(Data shown Opens)

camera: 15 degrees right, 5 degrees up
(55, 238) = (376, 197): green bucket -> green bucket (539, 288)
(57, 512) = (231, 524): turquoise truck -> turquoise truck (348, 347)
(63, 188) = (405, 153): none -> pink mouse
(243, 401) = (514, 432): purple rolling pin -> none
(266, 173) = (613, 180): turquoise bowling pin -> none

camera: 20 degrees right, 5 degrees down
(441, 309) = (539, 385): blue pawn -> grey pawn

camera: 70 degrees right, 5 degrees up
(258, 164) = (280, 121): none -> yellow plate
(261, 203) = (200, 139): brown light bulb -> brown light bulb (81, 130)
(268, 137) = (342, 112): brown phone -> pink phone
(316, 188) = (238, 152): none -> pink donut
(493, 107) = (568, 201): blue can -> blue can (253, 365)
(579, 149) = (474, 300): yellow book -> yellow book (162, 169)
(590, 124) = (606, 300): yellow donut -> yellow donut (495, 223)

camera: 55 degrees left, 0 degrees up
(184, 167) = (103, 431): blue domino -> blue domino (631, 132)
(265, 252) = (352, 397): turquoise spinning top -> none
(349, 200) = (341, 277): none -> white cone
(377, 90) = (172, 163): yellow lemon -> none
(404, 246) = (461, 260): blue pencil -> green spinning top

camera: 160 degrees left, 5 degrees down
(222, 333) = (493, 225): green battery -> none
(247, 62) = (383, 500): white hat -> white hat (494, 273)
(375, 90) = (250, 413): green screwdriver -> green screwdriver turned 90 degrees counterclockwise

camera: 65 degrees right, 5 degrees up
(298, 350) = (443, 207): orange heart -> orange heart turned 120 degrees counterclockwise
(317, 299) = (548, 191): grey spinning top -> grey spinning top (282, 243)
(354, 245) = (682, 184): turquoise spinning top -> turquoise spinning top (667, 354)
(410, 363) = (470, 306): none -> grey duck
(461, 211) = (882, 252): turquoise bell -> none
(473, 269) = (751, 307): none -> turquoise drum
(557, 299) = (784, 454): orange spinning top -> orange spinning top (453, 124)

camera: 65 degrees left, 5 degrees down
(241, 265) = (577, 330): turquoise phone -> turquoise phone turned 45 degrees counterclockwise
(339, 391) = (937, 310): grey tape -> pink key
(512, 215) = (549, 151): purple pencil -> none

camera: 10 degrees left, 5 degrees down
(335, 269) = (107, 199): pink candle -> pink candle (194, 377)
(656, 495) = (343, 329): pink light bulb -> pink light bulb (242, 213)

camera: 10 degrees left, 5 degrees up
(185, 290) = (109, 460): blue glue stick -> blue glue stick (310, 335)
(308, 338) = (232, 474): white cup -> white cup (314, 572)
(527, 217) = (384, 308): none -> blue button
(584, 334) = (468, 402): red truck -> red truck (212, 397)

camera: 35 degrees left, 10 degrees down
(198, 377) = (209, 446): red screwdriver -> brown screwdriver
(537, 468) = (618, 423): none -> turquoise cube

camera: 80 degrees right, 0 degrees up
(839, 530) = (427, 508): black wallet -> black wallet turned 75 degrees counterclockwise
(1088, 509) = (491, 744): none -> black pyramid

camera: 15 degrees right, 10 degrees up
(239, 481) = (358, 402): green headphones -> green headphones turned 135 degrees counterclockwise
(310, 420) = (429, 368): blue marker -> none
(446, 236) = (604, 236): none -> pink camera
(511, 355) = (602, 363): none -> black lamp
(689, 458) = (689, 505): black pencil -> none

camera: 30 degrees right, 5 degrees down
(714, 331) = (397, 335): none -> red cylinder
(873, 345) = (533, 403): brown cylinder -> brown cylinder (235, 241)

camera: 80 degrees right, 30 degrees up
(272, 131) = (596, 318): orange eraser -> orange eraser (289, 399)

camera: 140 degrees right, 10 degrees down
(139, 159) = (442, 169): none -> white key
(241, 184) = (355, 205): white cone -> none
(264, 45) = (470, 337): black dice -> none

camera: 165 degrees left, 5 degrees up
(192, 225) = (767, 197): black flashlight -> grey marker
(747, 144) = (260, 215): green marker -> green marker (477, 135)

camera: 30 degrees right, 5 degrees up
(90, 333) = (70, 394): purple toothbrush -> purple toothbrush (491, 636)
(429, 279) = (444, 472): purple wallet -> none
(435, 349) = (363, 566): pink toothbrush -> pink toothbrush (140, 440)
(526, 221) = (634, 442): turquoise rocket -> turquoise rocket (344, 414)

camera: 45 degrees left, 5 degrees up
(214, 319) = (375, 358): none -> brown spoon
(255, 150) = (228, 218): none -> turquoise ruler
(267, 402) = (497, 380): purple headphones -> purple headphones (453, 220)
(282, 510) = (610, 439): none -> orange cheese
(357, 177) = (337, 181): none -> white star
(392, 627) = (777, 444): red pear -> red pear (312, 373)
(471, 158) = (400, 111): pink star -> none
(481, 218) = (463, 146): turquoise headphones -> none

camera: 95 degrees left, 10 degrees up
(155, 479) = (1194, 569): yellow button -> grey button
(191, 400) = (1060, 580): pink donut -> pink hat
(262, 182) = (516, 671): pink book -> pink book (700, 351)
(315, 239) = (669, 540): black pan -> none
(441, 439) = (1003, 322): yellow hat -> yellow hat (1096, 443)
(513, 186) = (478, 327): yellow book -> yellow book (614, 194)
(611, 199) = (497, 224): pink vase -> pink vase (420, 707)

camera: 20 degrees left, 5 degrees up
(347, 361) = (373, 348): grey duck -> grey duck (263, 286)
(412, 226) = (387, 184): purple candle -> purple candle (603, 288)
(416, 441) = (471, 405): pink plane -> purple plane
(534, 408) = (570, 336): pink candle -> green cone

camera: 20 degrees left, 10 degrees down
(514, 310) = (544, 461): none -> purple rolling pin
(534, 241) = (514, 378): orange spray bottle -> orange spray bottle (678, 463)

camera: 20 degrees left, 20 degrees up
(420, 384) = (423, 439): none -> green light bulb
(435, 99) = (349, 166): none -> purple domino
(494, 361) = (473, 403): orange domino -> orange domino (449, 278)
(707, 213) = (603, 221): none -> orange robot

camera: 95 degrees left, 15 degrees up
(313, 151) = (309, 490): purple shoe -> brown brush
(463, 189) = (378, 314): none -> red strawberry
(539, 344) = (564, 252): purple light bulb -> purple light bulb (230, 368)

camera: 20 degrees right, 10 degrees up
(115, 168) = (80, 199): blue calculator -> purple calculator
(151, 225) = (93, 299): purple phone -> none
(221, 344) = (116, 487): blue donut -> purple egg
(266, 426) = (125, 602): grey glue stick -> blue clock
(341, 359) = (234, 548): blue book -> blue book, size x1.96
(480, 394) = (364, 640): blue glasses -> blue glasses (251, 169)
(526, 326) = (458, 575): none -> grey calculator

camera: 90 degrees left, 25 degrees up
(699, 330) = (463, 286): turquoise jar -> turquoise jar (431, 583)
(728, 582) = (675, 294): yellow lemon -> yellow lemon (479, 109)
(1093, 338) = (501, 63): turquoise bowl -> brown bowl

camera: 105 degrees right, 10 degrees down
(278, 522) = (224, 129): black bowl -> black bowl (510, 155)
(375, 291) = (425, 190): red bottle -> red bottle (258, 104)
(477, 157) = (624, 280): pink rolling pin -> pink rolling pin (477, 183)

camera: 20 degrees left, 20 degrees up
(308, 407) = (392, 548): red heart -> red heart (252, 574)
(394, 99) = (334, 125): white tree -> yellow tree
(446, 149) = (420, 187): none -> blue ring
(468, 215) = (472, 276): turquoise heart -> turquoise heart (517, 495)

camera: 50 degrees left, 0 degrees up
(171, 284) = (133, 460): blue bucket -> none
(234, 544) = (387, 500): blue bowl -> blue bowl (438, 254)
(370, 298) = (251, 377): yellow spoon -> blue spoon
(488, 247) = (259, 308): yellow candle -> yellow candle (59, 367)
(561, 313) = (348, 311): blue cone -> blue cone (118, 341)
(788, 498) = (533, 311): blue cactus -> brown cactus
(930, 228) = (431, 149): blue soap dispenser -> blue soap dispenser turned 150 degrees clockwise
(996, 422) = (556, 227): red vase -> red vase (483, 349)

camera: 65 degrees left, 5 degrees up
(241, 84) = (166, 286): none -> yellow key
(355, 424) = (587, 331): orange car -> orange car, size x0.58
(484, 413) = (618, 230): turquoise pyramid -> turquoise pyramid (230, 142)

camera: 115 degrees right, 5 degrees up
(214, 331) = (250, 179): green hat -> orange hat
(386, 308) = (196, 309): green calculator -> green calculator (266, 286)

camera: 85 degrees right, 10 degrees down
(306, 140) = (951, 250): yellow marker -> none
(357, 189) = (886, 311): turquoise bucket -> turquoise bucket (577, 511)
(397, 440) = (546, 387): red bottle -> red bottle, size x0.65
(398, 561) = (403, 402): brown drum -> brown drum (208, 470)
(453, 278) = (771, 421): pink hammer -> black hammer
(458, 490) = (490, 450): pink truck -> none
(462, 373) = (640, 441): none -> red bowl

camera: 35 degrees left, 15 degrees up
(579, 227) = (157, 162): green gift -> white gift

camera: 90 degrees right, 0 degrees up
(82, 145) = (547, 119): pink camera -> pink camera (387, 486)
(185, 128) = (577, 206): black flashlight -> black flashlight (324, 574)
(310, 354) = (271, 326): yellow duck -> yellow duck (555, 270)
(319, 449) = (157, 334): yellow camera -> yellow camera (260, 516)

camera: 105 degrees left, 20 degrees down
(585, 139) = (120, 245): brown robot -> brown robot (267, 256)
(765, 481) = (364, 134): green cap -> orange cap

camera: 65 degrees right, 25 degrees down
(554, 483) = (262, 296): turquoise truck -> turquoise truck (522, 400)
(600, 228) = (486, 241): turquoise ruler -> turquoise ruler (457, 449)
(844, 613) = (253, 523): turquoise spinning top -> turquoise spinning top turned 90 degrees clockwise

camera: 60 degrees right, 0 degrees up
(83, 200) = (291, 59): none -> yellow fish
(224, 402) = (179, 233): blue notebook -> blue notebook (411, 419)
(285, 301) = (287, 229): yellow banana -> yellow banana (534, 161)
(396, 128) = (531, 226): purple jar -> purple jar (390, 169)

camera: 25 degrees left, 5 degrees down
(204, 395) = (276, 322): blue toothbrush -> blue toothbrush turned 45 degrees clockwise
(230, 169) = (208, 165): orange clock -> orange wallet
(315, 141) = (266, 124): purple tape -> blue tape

(Data shown Closes)

Which lines in the data above hold the string "domino"? Show each one.

(184, 167) = (103, 431): blue domino -> blue domino (631, 132)
(435, 99) = (349, 166): none -> purple domino
(494, 361) = (473, 403): orange domino -> orange domino (449, 278)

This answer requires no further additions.